------ SUPPLIED INFORMATION ------

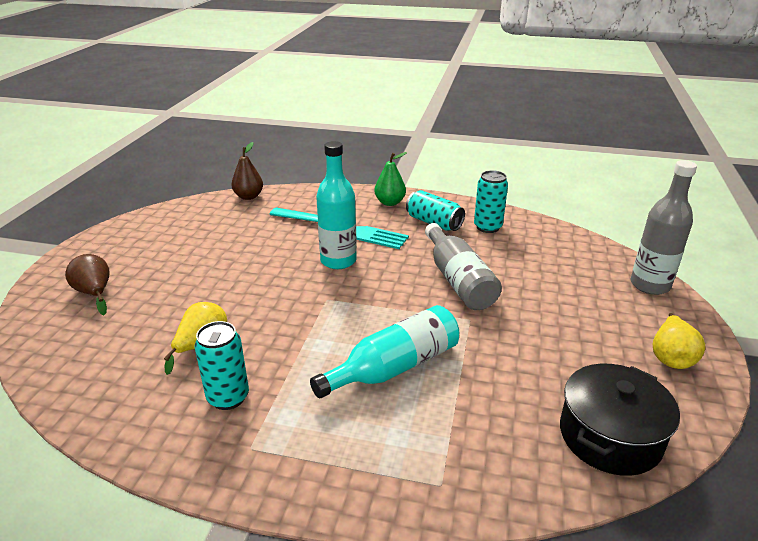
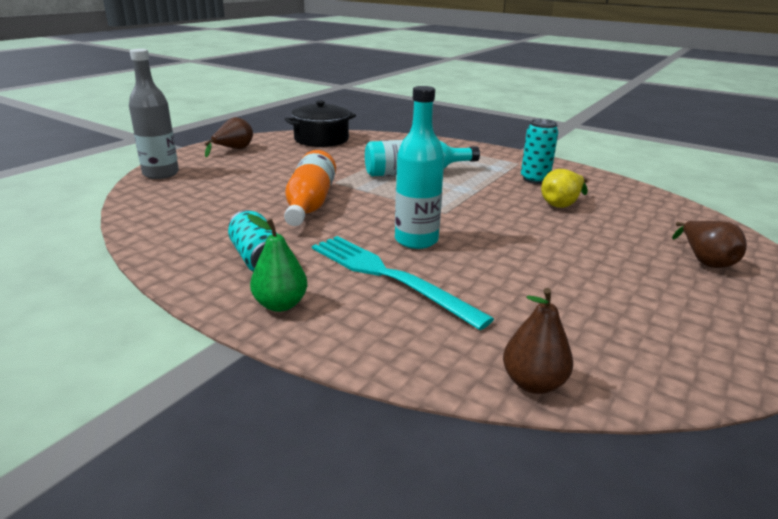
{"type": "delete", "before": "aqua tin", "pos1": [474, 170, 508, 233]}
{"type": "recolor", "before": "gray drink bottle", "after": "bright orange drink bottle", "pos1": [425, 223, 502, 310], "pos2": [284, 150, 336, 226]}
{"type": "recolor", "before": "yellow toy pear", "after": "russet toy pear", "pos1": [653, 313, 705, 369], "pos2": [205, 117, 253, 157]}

------

**WHAT IS NEEDED:**
Wherever the word "after" appears in a line of the data above, copy that line.

**RESPONSE:**
{"type": "recolor", "before": "gray drink bottle", "after": "bright orange drink bottle", "pos1": [425, 223, 502, 310], "pos2": [284, 150, 336, 226]}
{"type": "recolor", "before": "yellow toy pear", "after": "russet toy pear", "pos1": [653, 313, 705, 369], "pos2": [205, 117, 253, 157]}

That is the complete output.